Exercise goal — Look below for the line that contains "AUDIO3 pin RX: D8 -> D6" and the line that contains "POT1: 100k -> 10k", then restate both of them and every line in between, exactly. No picture goes in the copy.

Data supplied section start

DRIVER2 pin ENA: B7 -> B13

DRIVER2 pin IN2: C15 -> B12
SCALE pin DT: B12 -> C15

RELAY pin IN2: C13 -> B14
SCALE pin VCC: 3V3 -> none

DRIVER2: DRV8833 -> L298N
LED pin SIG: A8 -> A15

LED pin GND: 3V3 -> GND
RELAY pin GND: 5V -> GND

Data supplied section end
Data supplied section start

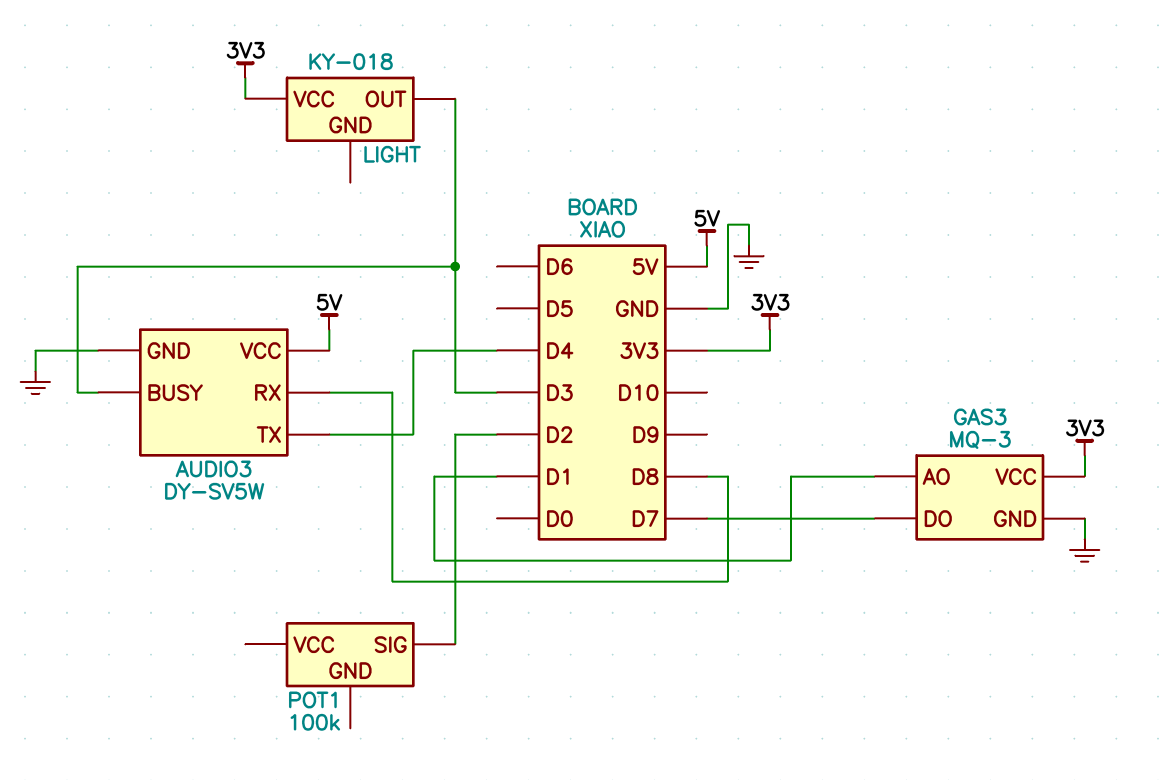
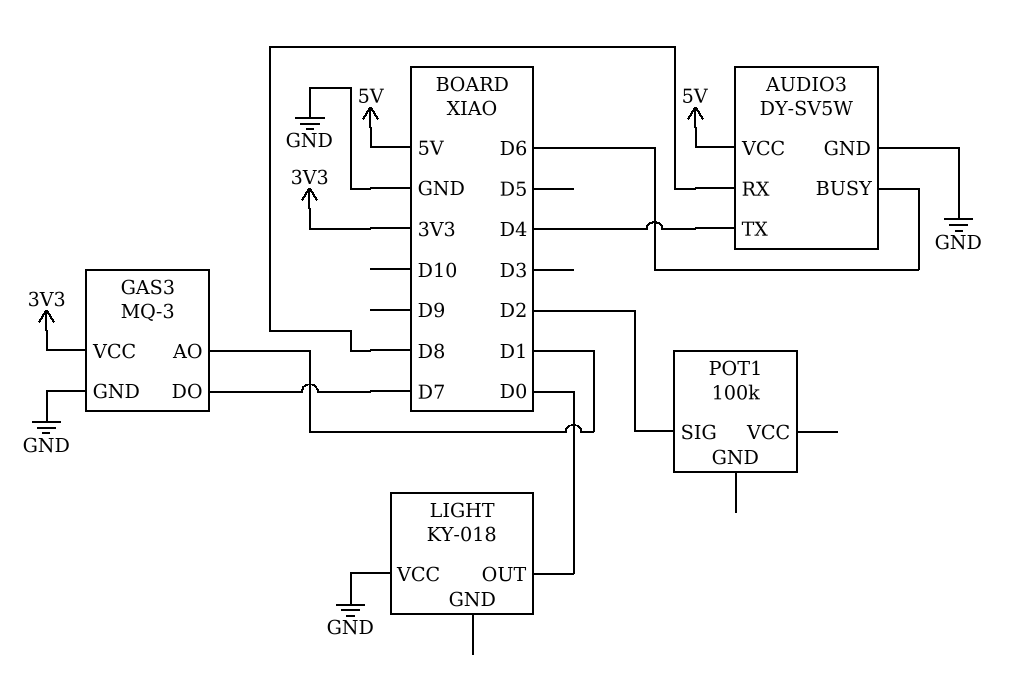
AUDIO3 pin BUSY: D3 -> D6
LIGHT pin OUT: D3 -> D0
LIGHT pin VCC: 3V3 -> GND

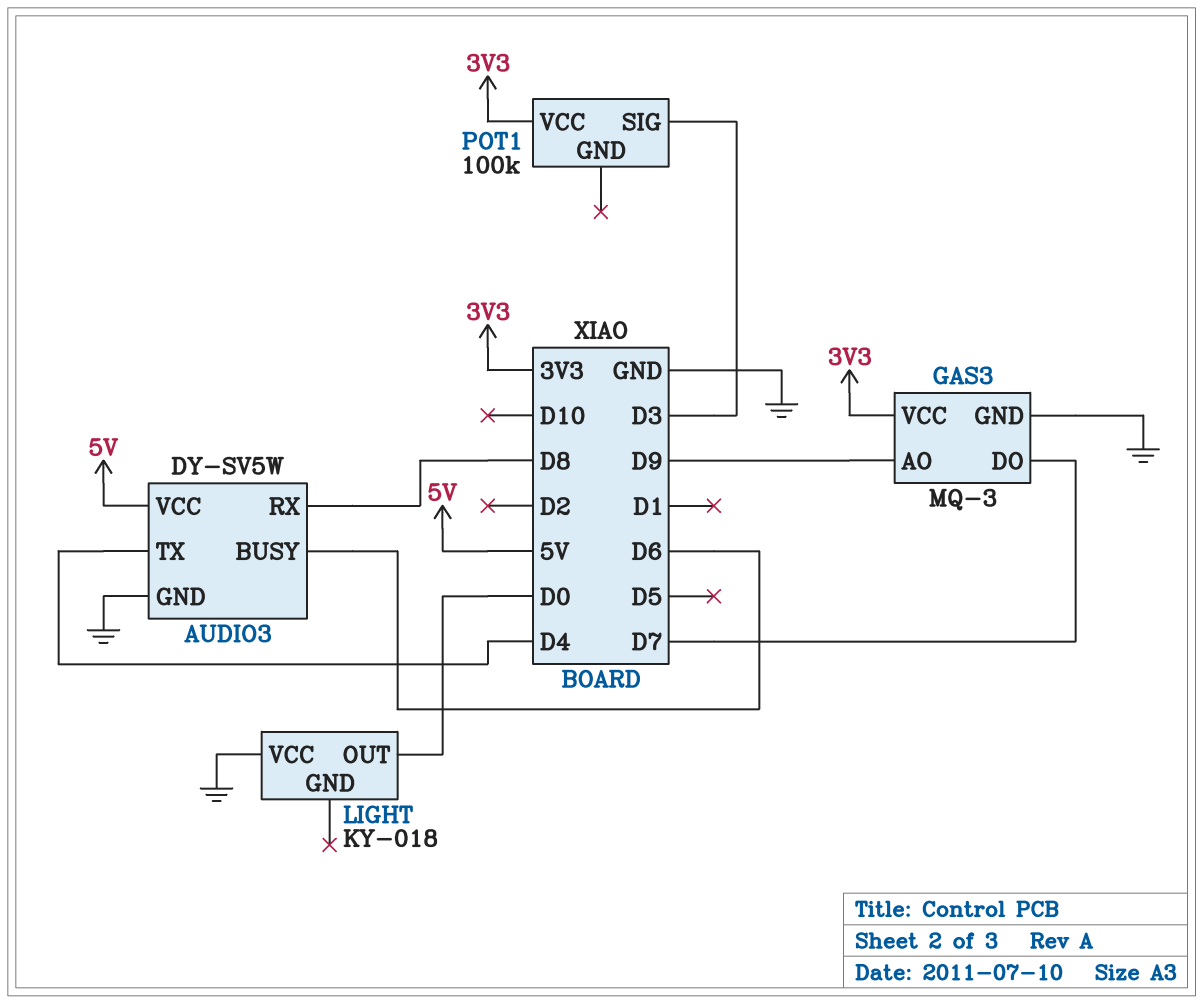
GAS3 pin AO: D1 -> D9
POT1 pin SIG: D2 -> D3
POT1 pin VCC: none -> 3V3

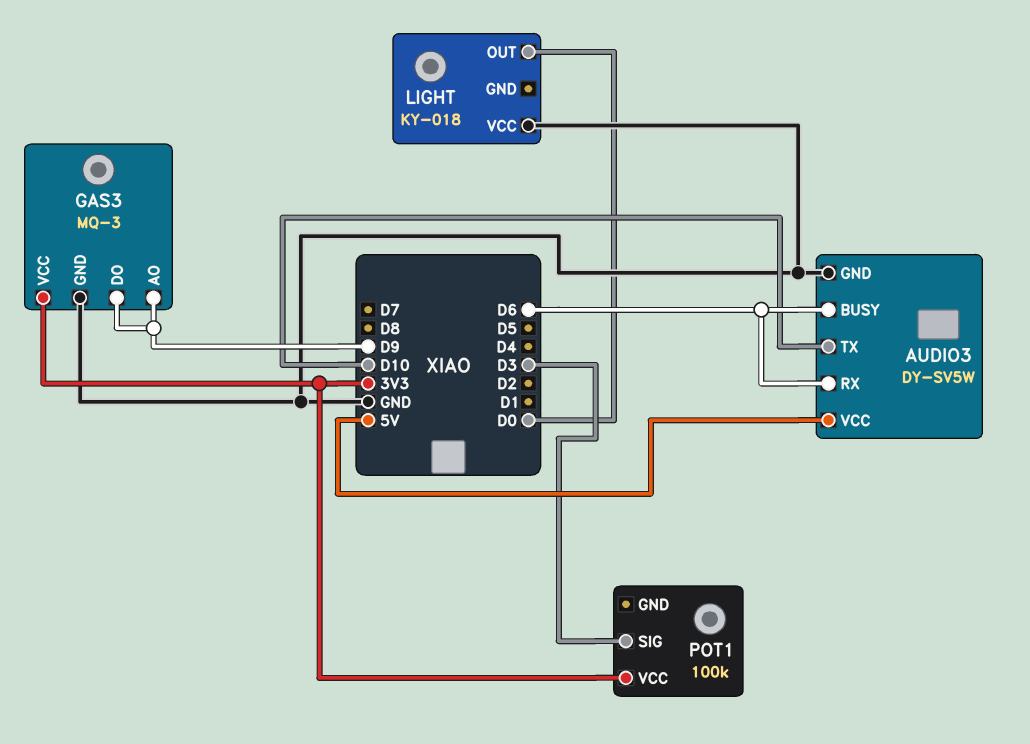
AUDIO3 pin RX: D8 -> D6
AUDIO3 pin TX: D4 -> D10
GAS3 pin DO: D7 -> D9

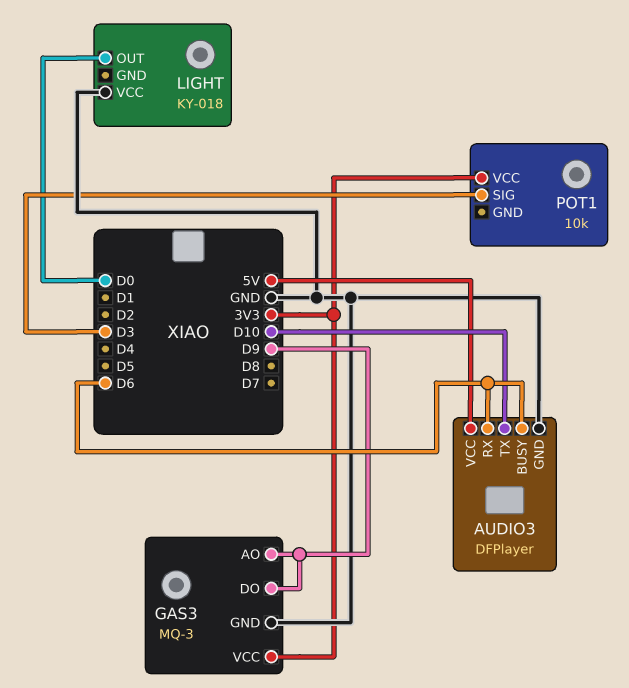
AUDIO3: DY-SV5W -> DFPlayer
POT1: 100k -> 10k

Data supplied section end

Final answer —
AUDIO3 pin RX: D8 -> D6
AUDIO3 pin TX: D4 -> D10
GAS3 pin DO: D7 -> D9

AUDIO3: DY-SV5W -> DFPlayer
POT1: 100k -> 10k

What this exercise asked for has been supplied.